**About this exercise**:
Beginning with the very first line, please reproduce the entries exactly through the line containing "(242, 456) = (73, 332): red".
══ Data in this exercise ══
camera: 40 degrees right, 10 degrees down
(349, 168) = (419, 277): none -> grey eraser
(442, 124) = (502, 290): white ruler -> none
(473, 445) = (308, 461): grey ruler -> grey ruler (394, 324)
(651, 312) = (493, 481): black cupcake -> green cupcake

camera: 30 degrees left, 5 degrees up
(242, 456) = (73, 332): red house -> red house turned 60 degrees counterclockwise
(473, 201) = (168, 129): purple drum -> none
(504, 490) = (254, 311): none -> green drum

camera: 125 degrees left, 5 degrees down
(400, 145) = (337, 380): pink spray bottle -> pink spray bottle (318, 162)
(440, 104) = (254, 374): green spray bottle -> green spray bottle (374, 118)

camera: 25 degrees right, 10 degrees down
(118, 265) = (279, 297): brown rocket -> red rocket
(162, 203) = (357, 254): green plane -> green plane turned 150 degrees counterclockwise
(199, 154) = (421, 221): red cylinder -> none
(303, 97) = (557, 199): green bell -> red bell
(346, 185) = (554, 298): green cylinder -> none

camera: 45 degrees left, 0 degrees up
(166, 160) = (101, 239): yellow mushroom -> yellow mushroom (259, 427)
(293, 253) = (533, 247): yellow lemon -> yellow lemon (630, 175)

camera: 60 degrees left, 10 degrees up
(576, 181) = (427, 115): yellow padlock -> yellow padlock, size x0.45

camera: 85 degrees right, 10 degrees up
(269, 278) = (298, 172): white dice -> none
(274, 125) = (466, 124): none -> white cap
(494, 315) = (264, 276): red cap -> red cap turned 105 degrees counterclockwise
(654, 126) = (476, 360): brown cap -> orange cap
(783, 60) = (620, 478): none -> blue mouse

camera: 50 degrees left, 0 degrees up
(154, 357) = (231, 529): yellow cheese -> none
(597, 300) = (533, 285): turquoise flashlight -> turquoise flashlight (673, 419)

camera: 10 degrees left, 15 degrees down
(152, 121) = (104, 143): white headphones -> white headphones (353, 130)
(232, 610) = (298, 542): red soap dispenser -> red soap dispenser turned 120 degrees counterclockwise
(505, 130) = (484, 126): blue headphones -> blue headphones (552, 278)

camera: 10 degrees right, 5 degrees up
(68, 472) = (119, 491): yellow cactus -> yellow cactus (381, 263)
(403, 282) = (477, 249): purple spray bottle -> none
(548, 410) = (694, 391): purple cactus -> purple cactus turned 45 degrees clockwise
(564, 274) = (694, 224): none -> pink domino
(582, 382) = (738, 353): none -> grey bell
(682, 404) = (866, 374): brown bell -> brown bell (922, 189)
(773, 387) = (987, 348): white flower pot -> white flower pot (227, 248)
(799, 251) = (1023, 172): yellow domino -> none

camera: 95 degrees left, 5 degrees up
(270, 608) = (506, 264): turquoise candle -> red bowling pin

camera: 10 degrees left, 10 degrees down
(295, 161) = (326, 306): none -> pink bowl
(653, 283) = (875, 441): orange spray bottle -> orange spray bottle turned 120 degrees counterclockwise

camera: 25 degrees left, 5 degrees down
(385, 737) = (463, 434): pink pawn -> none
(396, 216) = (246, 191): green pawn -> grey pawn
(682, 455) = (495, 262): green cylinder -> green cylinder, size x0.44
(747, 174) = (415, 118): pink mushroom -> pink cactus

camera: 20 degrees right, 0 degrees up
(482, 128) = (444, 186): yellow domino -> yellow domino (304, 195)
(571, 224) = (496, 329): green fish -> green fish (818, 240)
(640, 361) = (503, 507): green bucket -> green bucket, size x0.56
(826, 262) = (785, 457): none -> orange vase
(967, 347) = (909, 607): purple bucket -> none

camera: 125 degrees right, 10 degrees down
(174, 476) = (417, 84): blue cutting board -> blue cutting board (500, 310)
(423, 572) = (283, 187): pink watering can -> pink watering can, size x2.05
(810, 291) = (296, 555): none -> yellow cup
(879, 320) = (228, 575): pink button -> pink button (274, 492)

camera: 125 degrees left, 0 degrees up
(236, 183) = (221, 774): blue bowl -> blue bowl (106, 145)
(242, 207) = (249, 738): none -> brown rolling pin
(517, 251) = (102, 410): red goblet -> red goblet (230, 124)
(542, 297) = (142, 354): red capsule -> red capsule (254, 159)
═══
**Solved problem**:
camera: 40 degrees right, 10 degrees down
(349, 168) = (419, 277): none -> grey eraser
(442, 124) = (502, 290): white ruler -> none
(473, 445) = (308, 461): grey ruler -> grey ruler (394, 324)
(651, 312) = (493, 481): black cupcake -> green cupcake

camera: 30 degrees left, 5 degrees up
(242, 456) = (73, 332): red house -> red house turned 60 degrees counterclockwise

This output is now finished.